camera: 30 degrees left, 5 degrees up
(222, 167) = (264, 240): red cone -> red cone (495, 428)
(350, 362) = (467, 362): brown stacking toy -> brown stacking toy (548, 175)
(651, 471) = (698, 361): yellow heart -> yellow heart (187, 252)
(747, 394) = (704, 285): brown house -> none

+ + +

--- WHAT IS BEING ASKED ---
The lines above are to be retyped exactly, with none omitted.

--- OUTPUT ---
camera: 30 degrees left, 5 degrees up
(222, 167) = (264, 240): red cone -> red cone (495, 428)
(350, 362) = (467, 362): brown stacking toy -> brown stacking toy (548, 175)
(651, 471) = (698, 361): yellow heart -> yellow heart (187, 252)
(747, 394) = (704, 285): brown house -> none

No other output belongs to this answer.